> WHAT IS NEEDED
Nothing in the data should be left out, so repeat it all exactly.

> DATA PROVIDED
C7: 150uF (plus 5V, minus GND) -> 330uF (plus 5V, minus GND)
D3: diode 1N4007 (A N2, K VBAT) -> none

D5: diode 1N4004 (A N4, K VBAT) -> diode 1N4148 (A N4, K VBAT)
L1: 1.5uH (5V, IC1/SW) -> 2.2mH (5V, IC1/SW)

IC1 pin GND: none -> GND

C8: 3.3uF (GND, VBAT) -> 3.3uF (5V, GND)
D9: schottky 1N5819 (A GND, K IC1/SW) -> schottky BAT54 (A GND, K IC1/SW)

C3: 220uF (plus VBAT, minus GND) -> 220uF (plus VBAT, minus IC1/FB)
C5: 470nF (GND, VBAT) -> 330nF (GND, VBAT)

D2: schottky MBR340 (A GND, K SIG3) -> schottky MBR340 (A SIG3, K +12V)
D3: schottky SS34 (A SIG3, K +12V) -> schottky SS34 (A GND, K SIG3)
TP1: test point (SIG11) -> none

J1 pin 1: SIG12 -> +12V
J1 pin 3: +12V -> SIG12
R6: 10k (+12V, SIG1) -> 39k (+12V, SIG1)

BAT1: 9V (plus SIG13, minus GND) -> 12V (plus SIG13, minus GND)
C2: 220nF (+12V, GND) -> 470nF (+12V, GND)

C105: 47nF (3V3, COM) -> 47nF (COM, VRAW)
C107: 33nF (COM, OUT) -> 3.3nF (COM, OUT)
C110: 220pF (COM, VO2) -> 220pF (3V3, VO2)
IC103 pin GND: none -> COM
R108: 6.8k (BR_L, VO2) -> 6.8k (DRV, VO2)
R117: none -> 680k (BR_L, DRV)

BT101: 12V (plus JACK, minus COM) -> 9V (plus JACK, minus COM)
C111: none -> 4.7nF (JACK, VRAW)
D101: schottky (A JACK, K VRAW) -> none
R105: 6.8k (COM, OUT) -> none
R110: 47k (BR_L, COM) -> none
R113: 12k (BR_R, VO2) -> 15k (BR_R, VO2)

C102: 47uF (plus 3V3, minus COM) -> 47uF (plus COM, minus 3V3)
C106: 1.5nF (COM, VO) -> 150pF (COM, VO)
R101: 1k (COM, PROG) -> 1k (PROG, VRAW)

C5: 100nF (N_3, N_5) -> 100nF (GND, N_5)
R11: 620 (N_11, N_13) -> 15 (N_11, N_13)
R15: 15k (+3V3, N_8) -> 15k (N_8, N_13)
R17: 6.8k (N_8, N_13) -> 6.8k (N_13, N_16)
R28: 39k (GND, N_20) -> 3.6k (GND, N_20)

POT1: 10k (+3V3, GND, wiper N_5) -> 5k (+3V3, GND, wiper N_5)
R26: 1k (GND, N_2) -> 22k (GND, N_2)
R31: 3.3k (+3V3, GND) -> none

> WRITTEN ANSWER
C7: 150uF (plus 5V, minus GND) -> 330uF (plus 5V, minus GND)
D3: diode 1N4007 (A N2, K VBAT) -> none

D5: diode 1N4004 (A N4, K VBAT) -> diode 1N4148 (A N4, K VBAT)
L1: 1.5uH (5V, IC1/SW) -> 2.2mH (5V, IC1/SW)

IC1 pin GND: none -> GND

C8: 3.3uF (GND, VBAT) -> 3.3uF (5V, GND)
D9: schottky 1N5819 (A GND, K IC1/SW) -> schottky BAT54 (A GND, K IC1/SW)

C3: 220uF (plus VBAT, minus GND) -> 220uF (plus VBAT, minus IC1/FB)
C5: 470nF (GND, VBAT) -> 330nF (GND, VBAT)

D2: schottky MBR340 (A GND, K SIG3) -> schottky MBR340 (A SIG3, K +12V)
D3: schottky SS34 (A SIG3, K +12V) -> schottky SS34 (A GND, K SIG3)
TP1: test point (SIG11) -> none

J1 pin 1: SIG12 -> +12V
J1 pin 3: +12V -> SIG12
R6: 10k (+12V, SIG1) -> 39k (+12V, SIG1)

BAT1: 9V (plus SIG13, minus GND) -> 12V (plus SIG13, minus GND)
C2: 220nF (+12V, GND) -> 470nF (+12V, GND)

C105: 47nF (3V3, COM) -> 47nF (COM, VRAW)
C107: 33nF (COM, OUT) -> 3.3nF (COM, OUT)
C110: 220pF (COM, VO2) -> 220pF (3V3, VO2)
IC103 pin GND: none -> COM
R108: 6.8k (BR_L, VO2) -> 6.8k (DRV, VO2)
R117: none -> 680k (BR_L, DRV)

BT101: 12V (plus JACK, minus COM) -> 9V (plus JACK, minus COM)
C111: none -> 4.7nF (JACK, VRAW)
D101: schottky (A JACK, K VRAW) -> none
R105: 6.8k (COM, OUT) -> none
R110: 47k (BR_L, COM) -> none
R113: 12k (BR_R, VO2) -> 15k (BR_R, VO2)

C102: 47uF (plus 3V3, minus COM) -> 47uF (plus COM, minus 3V3)
C106: 1.5nF (COM, VO) -> 150pF (COM, VO)
R101: 1k (COM, PROG) -> 1k (PROG, VRAW)

C5: 100nF (N_3, N_5) -> 100nF (GND, N_5)
R11: 620 (N_11, N_13) -> 15 (N_11, N_13)
R15: 15k (+3V3, N_8) -> 15k (N_8, N_13)
R17: 6.8k (N_8, N_13) -> 6.8k (N_13, N_16)
R28: 39k (GND, N_20) -> 3.6k (GND, N_20)

POT1: 10k (+3V3, GND, wiper N_5) -> 5k (+3V3, GND, wiper N_5)
R26: 1k (GND, N_2) -> 22k (GND, N_2)
R31: 3.3k (+3V3, GND) -> none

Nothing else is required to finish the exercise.